[Items from a dataset]
^^^^^^^^^^^^^^^^

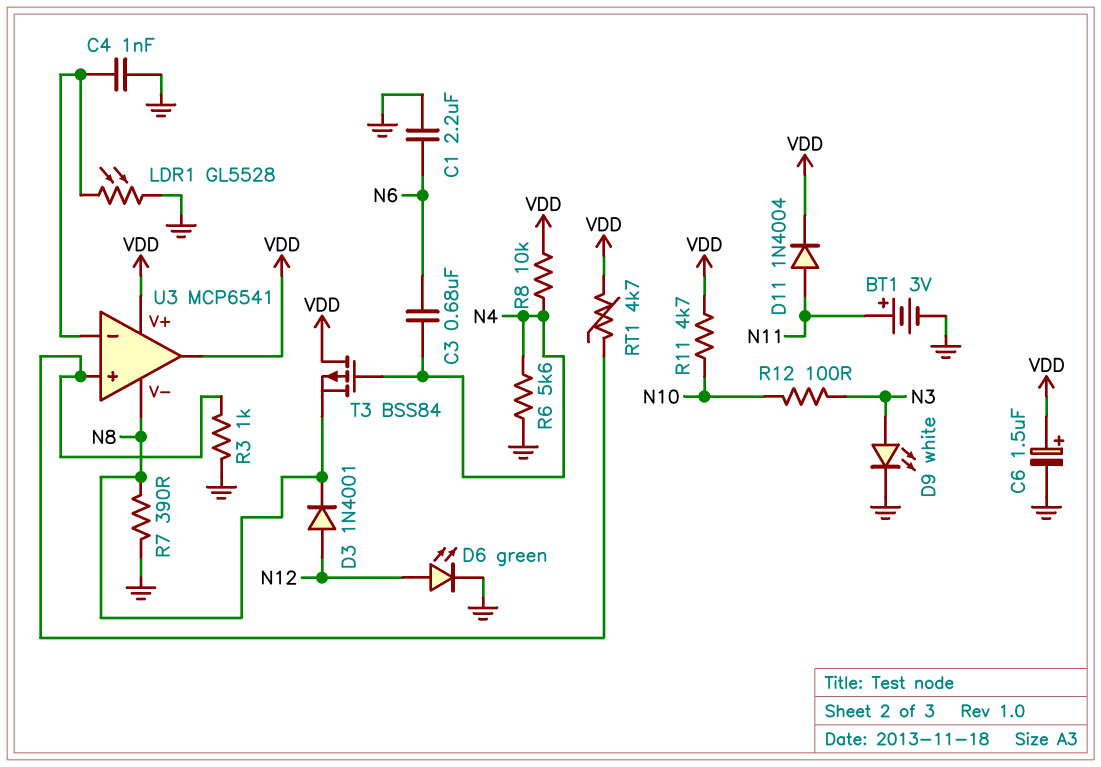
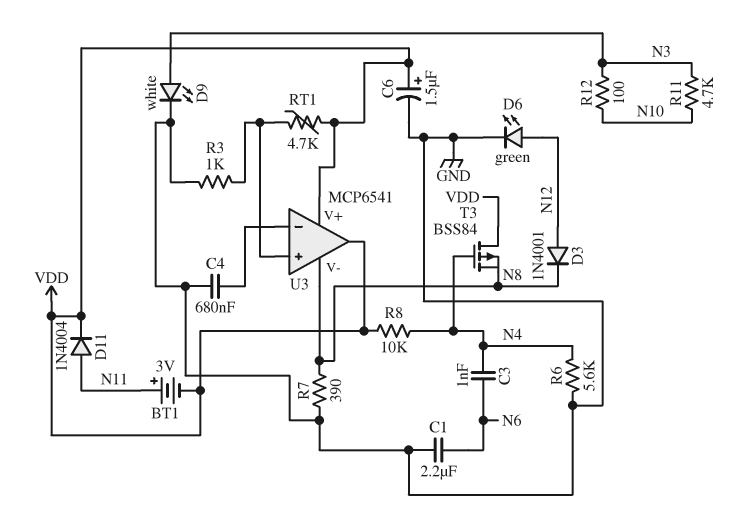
BT1: 3V (plus N11, minus GND) -> 3V (plus N11, minus VDD)
C3: 680nF (N4, N6) -> 1nF (N4, N6)
C4: 1nF (GND, U3/in-) -> 680nF (GND, U3/in-)
LDR1: GL5528 (GND, U3/in-) -> none
R11: 4.7k (N10, VDD) -> 4.7k (N3, N10)

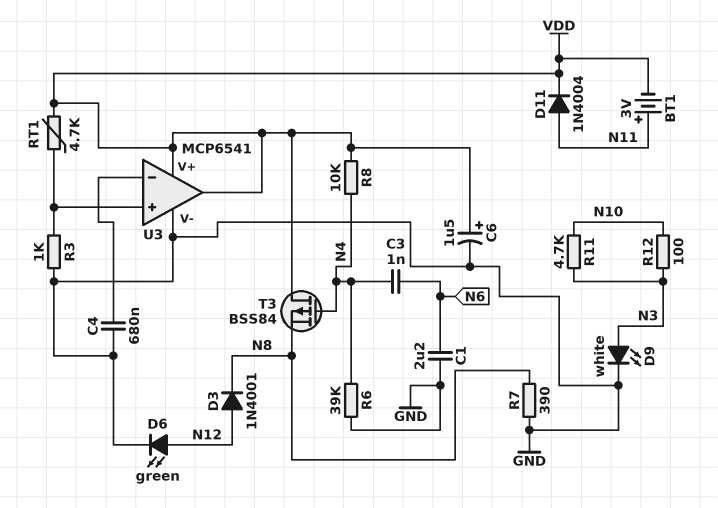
R6: 5.6k (GND, N4) -> 39k (GND, N4)
U3 pin V-: N8 -> GND

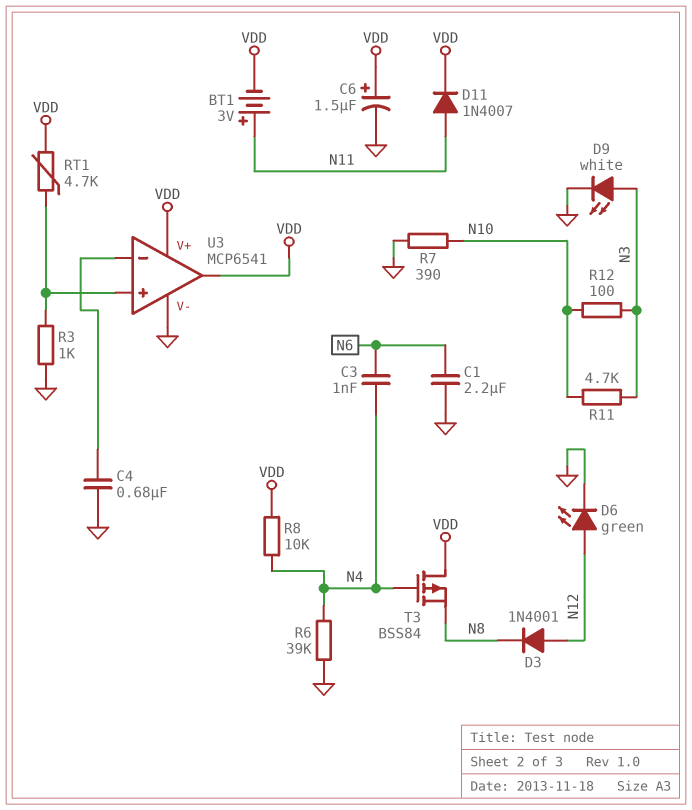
D11: diode 1N4004 (A N11, K VDD) -> diode 1N4007 (A N11, K VDD)
R7: 390 (GND, N8) -> 390 (GND, N10)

^^^^^^^^^^^^^^^^

What to work on:
Output exactly the lines from the one that has "R11: 4.7k (N10, VDD) -> 4.7k (N3, N10)" through the end of the data. Do not include pictures.

Response to the exercise:
R11: 4.7k (N10, VDD) -> 4.7k (N3, N10)

R6: 5.6k (GND, N4) -> 39k (GND, N4)
U3 pin V-: N8 -> GND

D11: diode 1N4004 (A N11, K VDD) -> diode 1N4007 (A N11, K VDD)
R7: 390 (GND, N8) -> 390 (GND, N10)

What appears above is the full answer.